| Exercise |
All lines holding the word "lisupoken" should be located in the records and copied.

(Records from a collection)
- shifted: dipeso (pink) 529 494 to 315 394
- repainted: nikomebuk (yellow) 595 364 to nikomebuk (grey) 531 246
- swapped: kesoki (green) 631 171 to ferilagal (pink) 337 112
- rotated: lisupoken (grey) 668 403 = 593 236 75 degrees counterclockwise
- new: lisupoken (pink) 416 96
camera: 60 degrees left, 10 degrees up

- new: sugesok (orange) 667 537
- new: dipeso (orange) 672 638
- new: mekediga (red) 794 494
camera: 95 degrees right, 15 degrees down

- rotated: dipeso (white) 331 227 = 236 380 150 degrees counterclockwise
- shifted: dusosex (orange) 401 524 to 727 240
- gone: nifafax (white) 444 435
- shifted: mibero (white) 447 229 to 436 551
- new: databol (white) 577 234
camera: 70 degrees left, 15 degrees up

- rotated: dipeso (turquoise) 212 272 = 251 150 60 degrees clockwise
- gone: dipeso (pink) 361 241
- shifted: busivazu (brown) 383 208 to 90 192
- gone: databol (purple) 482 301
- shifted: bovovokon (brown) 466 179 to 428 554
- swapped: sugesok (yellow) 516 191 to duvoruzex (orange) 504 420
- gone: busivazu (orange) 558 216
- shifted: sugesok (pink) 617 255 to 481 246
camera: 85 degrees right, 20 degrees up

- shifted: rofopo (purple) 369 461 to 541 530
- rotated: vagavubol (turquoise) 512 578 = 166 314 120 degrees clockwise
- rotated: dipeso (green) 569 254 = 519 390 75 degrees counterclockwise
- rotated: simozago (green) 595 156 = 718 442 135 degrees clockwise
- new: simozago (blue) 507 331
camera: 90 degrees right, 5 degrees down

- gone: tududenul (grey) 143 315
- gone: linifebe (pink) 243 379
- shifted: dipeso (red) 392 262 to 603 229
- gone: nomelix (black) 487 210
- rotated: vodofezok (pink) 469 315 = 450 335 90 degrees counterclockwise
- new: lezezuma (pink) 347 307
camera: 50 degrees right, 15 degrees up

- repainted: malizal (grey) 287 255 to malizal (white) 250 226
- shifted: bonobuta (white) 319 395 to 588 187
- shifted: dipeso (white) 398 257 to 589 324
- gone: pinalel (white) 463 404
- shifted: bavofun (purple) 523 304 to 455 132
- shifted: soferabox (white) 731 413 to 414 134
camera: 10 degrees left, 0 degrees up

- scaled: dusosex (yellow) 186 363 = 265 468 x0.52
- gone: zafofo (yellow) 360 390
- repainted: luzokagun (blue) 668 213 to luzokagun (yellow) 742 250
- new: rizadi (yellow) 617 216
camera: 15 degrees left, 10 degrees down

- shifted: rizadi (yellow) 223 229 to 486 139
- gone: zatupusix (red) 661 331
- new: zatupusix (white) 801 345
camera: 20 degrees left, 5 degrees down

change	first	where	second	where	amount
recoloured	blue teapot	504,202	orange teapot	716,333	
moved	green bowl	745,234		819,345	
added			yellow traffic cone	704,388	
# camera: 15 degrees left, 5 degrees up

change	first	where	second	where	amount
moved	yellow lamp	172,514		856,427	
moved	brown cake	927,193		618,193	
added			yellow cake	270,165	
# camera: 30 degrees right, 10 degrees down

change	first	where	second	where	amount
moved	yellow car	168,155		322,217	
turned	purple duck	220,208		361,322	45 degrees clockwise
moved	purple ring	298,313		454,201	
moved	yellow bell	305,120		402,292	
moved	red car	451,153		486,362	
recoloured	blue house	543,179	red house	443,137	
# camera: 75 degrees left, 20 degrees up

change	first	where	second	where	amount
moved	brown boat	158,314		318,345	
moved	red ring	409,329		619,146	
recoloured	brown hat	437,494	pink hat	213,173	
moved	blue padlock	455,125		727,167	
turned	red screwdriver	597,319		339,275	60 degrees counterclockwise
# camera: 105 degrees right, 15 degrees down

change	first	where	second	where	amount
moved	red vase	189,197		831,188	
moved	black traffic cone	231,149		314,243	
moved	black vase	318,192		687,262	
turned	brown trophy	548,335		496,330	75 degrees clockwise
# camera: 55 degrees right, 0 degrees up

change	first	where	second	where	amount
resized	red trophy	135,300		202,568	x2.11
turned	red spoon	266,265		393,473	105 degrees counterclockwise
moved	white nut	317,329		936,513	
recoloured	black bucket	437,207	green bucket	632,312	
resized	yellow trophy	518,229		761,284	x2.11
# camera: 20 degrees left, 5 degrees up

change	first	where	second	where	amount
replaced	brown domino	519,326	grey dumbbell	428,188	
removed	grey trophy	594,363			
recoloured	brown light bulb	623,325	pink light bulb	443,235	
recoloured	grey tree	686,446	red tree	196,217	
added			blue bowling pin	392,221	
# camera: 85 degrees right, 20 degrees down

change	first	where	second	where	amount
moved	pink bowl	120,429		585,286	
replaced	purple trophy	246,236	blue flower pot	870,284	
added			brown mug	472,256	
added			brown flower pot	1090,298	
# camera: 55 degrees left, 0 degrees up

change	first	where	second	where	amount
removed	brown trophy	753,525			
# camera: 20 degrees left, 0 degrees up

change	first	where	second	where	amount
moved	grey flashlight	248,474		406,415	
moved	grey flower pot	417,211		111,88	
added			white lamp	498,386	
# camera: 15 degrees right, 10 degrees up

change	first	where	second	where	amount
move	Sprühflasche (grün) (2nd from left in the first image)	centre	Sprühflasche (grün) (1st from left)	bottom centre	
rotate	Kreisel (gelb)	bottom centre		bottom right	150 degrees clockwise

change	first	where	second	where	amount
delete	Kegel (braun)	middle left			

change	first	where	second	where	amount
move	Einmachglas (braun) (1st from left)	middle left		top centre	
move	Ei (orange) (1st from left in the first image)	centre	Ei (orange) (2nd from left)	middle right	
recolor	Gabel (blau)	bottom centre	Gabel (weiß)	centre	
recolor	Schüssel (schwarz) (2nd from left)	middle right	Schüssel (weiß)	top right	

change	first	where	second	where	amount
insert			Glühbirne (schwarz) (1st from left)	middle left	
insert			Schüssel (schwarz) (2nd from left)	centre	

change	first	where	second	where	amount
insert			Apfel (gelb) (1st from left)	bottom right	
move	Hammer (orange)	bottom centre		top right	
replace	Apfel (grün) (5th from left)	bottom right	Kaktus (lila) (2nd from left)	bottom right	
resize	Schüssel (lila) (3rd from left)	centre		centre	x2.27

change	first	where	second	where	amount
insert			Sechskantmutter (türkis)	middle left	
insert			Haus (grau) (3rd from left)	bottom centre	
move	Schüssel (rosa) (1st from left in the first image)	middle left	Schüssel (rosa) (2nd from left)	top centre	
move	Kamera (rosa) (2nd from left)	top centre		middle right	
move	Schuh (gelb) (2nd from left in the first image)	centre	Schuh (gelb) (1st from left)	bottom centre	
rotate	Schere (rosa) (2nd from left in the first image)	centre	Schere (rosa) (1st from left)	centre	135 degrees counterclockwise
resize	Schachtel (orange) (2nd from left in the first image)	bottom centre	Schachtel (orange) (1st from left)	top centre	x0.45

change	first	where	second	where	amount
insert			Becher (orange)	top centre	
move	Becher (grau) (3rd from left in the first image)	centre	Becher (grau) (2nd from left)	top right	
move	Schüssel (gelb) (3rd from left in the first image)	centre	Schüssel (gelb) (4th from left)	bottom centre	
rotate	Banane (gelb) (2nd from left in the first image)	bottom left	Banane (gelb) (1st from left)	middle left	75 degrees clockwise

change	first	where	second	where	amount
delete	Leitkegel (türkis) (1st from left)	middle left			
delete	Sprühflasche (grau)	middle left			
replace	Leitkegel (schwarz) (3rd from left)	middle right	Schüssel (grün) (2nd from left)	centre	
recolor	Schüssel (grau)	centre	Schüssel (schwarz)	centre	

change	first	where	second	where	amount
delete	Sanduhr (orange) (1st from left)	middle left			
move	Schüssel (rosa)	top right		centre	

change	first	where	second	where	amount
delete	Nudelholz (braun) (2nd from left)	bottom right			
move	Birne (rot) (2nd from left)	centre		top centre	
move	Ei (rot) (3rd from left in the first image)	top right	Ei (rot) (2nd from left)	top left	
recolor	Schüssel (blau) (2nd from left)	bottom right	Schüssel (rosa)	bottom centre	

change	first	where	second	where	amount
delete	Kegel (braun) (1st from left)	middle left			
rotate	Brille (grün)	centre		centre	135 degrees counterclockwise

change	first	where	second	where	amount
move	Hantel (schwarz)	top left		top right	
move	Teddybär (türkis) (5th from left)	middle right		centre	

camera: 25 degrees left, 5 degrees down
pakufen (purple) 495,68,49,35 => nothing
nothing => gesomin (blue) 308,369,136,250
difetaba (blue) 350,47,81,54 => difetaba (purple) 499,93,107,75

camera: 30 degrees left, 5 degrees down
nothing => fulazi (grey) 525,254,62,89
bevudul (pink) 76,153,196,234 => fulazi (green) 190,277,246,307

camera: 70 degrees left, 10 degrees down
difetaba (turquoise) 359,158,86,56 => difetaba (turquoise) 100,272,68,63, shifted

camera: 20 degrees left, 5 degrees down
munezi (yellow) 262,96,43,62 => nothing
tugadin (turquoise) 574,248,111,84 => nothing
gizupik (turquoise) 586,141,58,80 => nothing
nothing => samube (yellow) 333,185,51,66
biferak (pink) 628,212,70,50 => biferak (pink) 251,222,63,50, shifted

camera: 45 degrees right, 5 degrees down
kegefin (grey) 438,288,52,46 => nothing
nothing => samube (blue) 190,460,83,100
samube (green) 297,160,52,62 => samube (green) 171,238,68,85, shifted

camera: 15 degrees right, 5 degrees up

| Result of this exercise |
- rotated: lisupoken (grey) 668 403 = 593 236 75 degrees counterclockwise
- new: lisupoken (pink) 416 96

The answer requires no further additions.